▸ The data
◆ ◆ ◆ ◆ ◆ ◆ ◆
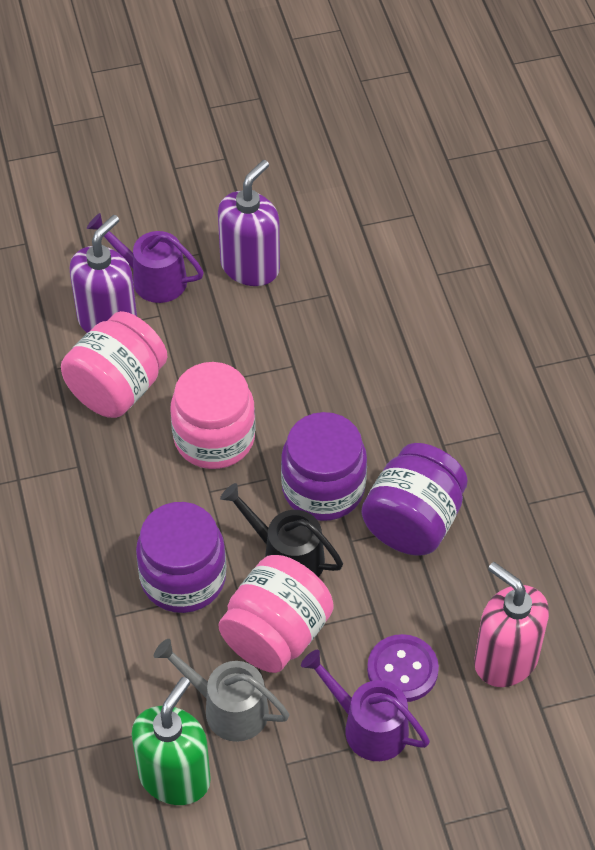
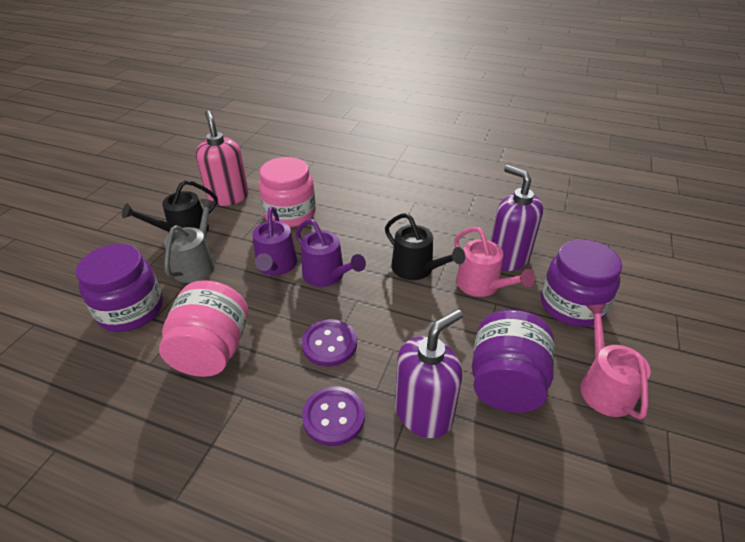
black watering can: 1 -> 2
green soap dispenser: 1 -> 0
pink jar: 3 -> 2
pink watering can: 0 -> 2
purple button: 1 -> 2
◆ ◆ ◆ ◆ ◆ ◆ ◆
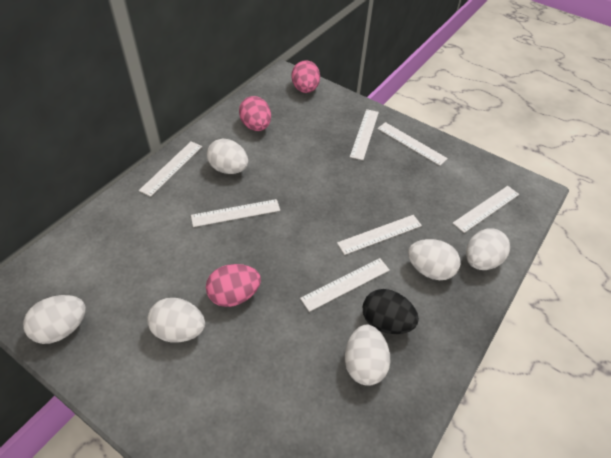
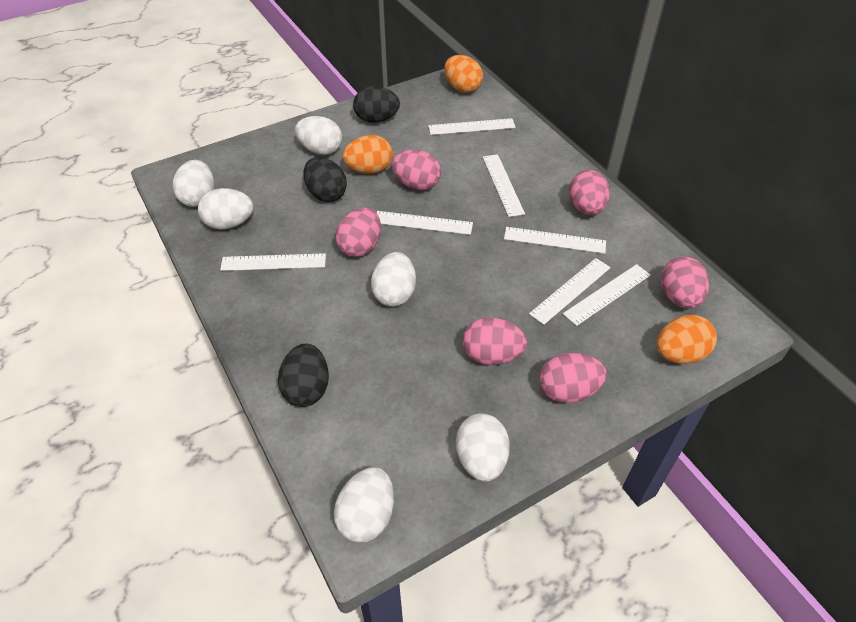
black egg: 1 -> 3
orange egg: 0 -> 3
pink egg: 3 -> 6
◆ ◆ ◆ ◆ ◆ ◆ ◆
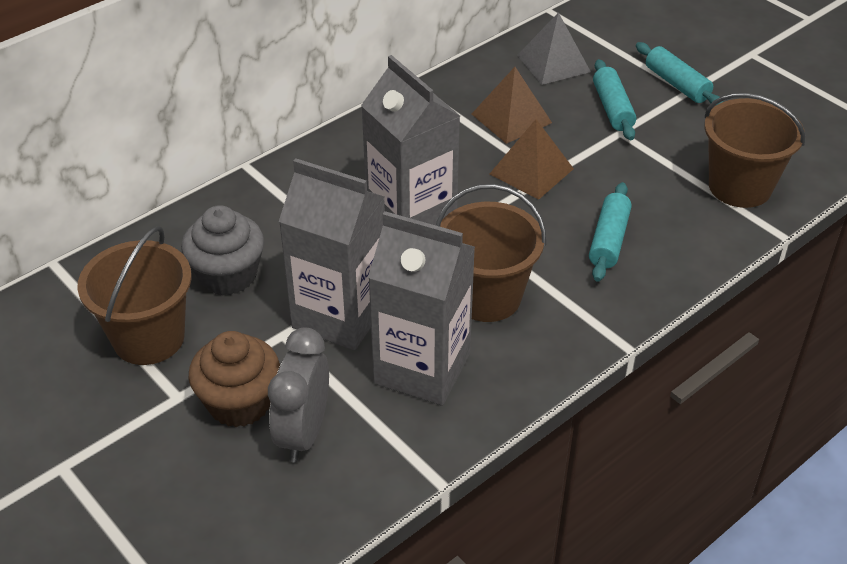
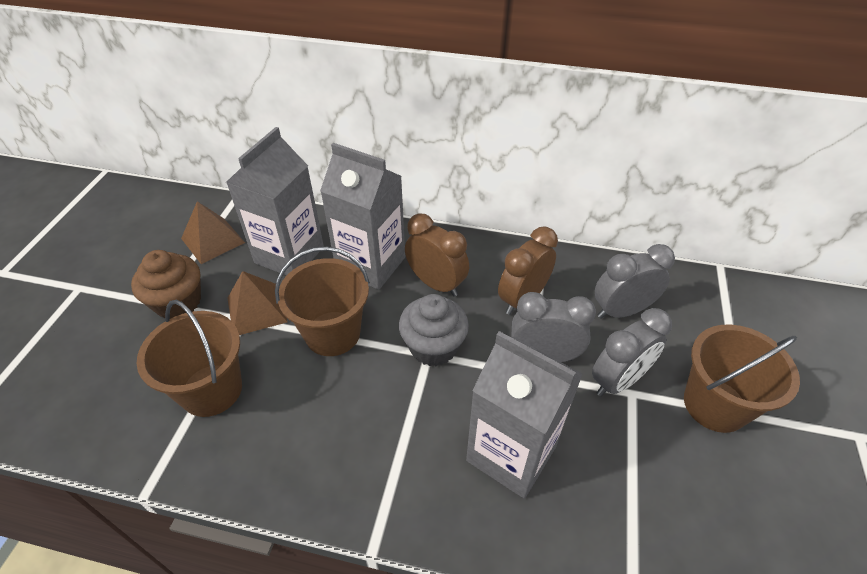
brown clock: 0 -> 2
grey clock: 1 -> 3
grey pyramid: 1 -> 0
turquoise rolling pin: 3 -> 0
◆ ◆ ◆ ◆ ◆ ◆ ◆
▸ What you should do
What you give back should be exactly the lines of the data above from the line with "grey clock: 1 -> 3" through the line with "turquoise rolling pin: 3 -> 0", both of those included, and nothing more.

▸ Written solution
grey clock: 1 -> 3
grey pyramid: 1 -> 0
turquoise rolling pin: 3 -> 0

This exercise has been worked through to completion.